The answer must be every line of the records below that contains the word "scissors", copied out.

■ **Object matching data**
*** Block opens ***

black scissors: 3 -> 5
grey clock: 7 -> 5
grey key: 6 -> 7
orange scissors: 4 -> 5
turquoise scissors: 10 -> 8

*** Block closes ***

■ **Exercise result**
black scissors: 3 -> 5
orange scissors: 4 -> 5
turquoise scissors: 10 -> 8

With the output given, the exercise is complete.